• YOUR TASK:
An exact reprint of the listing is required, with no pictures included.
*** PROVIDED INFORMATION ***
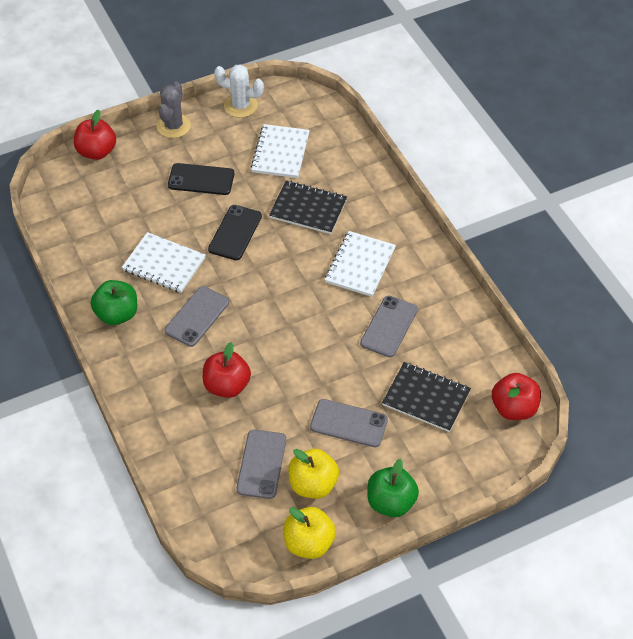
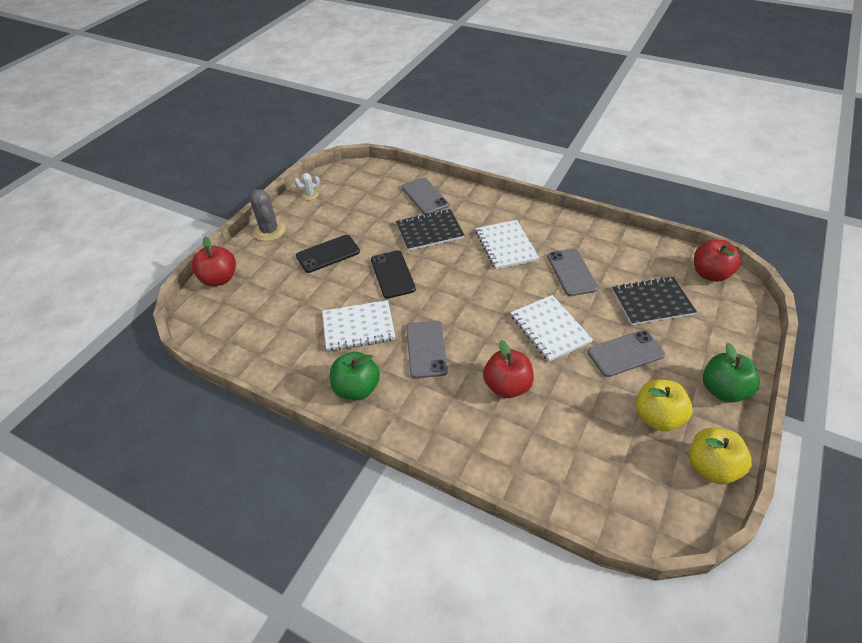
camera: 35 degrees left, 5 degrees down
(240, 106) = (310, 195): white cactus -> white cactus, size x0.56
(261, 464) = (602, 429): grey phone -> grey phone (424, 196)
(280, 153) = (371, 208): white notebook -> white notebook (550, 329)

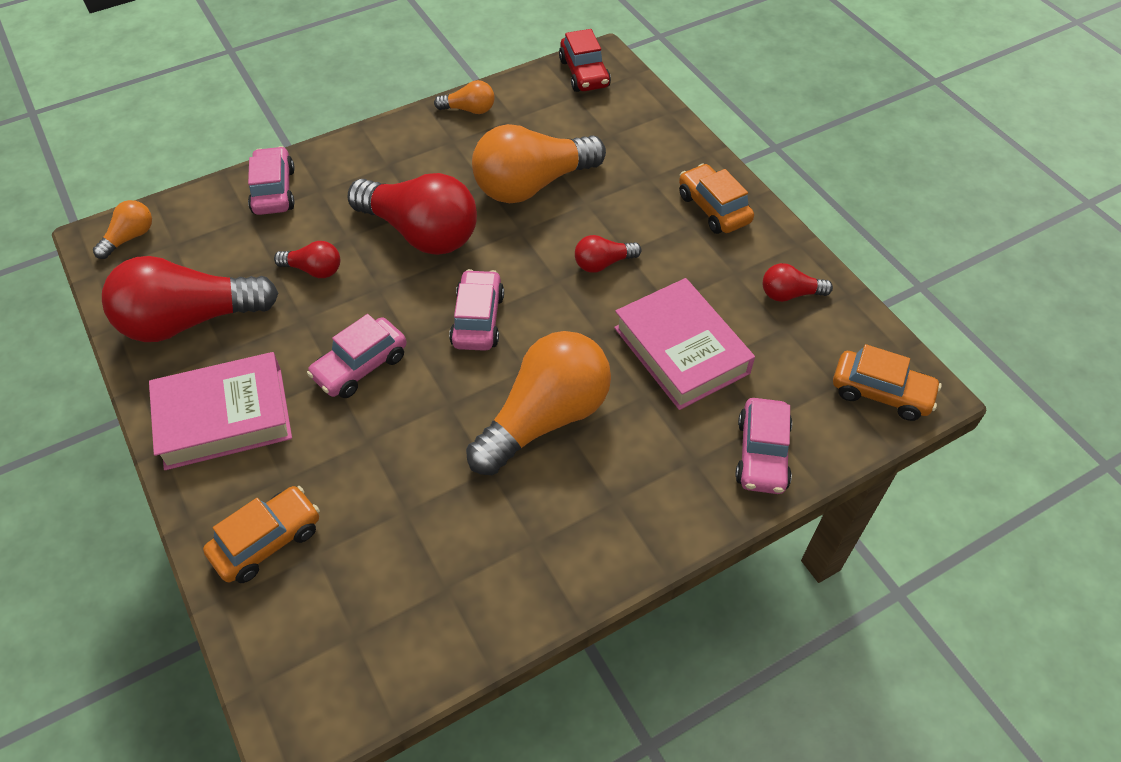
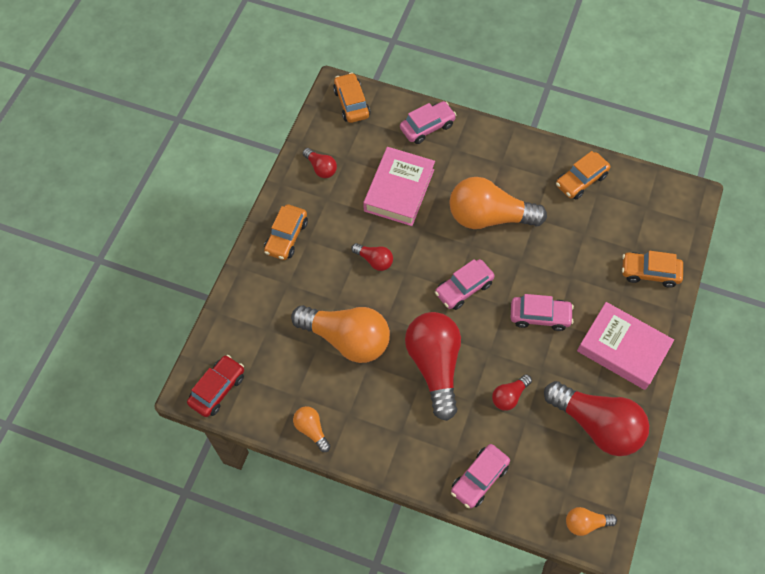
camera: 130 degrees left, 10 degrees up
(314, 270) = (509, 396): red light bulb -> red light bulb turned 105 degrees counterclockwise
(487, 583) = (581, 180): none -> orange car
***
• ANSWER AREA:
camera: 35 degrees left, 5 degrees down
(240, 106) = (310, 195): white cactus -> white cactus, size x0.56
(261, 464) = (602, 429): grey phone -> grey phone (424, 196)
(280, 153) = (371, 208): white notebook -> white notebook (550, 329)

camera: 130 degrees left, 10 degrees up
(314, 270) = (509, 396): red light bulb -> red light bulb turned 105 degrees counterclockwise
(487, 583) = (581, 180): none -> orange car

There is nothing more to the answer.